(Dataset items)

####

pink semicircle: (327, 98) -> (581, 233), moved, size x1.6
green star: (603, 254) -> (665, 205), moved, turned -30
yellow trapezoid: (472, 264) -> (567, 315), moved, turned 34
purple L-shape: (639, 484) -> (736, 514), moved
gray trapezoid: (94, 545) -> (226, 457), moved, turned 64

####

*EXERCISE BRIEF*
Report the lines above that have the word "turned" in them.

*SOLVED PROBLEM*
green star: (603, 254) -> (665, 205), moved, turned -30
yellow trapezoid: (472, 264) -> (567, 315), moved, turned 34
gray trapezoid: (94, 545) -> (226, 457), moved, turned 64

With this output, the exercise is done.